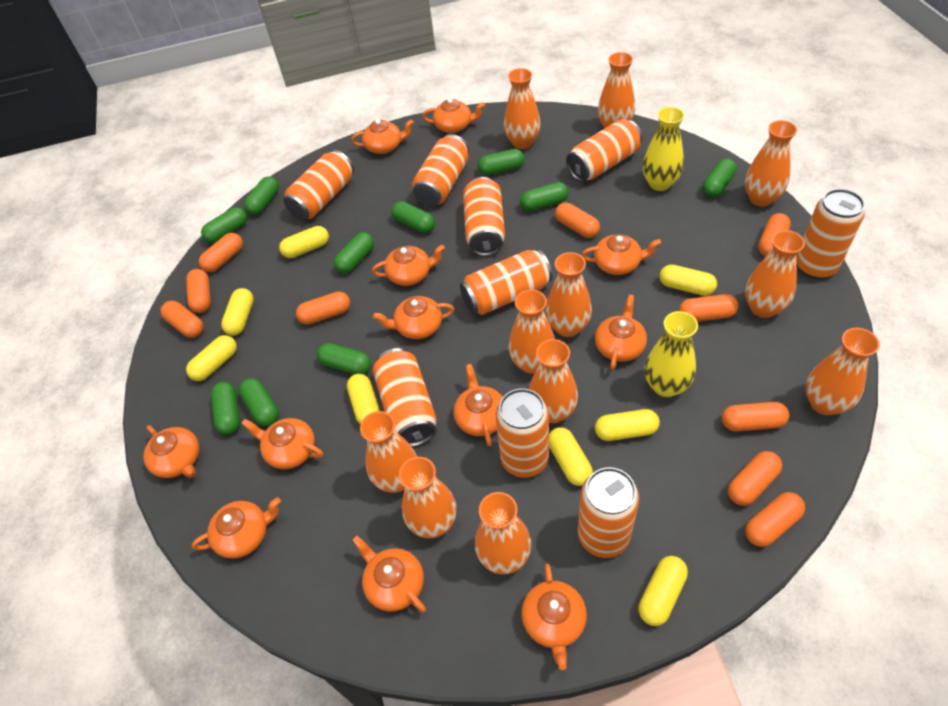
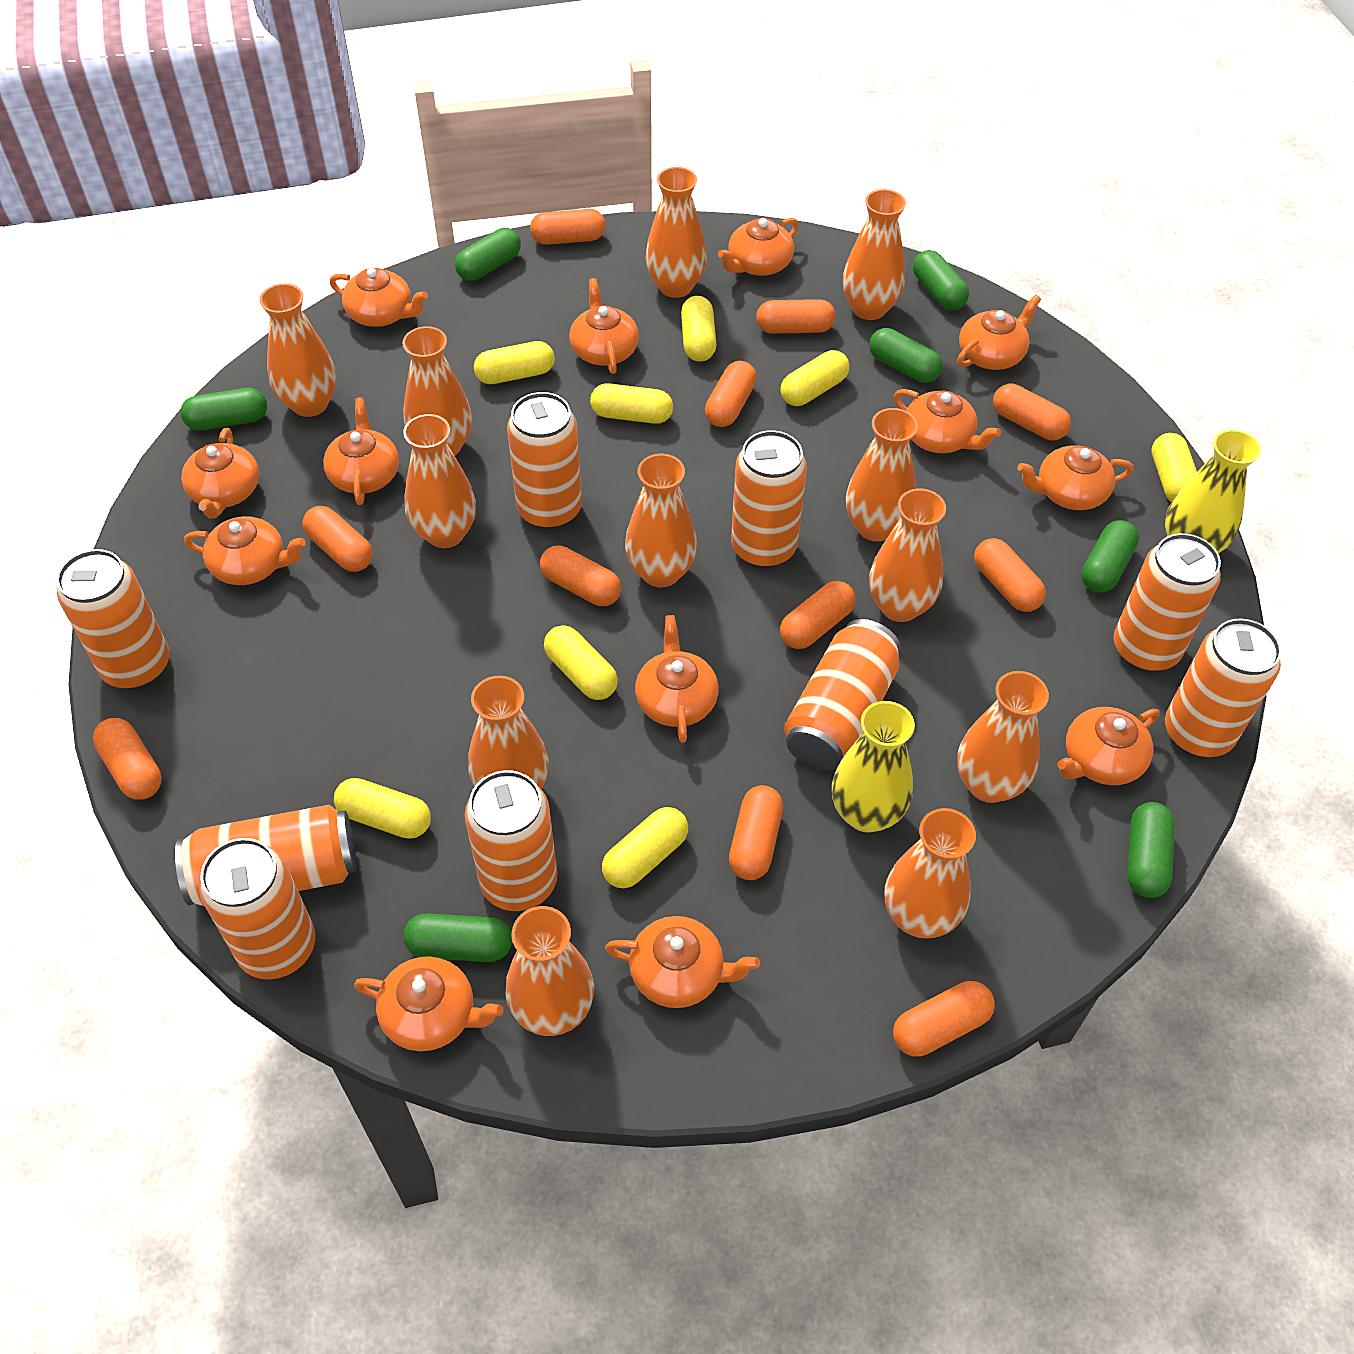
green capsule: 10 -> 7
orange capsule: 10 -> 11
orange teapot: 12 -> 13
orange vase: 11 -> 12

:: TASK TO CARRY OUT ::
Would you repeat the complete listing exactly, excluding each picture it holds?

:: EXERCISE OUTPUT ::
green capsule: 10 -> 7
orange capsule: 10 -> 11
orange teapot: 12 -> 13
orange vase: 11 -> 12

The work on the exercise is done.